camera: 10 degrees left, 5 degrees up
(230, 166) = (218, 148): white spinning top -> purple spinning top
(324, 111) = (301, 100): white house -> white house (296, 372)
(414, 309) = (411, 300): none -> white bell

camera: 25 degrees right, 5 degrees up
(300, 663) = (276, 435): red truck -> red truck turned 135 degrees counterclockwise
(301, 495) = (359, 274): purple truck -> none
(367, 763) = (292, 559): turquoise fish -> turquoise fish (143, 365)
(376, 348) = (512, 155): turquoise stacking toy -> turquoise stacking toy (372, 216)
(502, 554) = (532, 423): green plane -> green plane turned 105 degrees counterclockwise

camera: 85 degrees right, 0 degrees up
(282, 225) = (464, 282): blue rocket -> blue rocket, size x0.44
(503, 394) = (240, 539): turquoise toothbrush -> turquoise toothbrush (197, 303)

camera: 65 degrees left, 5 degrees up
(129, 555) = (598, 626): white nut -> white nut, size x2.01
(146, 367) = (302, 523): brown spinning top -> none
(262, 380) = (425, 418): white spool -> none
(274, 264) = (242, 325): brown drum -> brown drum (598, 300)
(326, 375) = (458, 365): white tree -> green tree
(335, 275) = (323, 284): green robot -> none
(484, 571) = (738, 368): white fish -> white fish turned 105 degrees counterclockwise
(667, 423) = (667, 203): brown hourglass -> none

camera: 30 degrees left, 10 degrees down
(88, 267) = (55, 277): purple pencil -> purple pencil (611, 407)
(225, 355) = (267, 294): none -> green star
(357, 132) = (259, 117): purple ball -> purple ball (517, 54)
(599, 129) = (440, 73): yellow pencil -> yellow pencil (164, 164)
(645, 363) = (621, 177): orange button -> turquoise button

▶ **Exercise details**
The lines to return are those in the records above that hold the word "right".

▶ **Answer box**
camera: 25 degrees right, 5 degrees up
camera: 85 degrees right, 0 degrees up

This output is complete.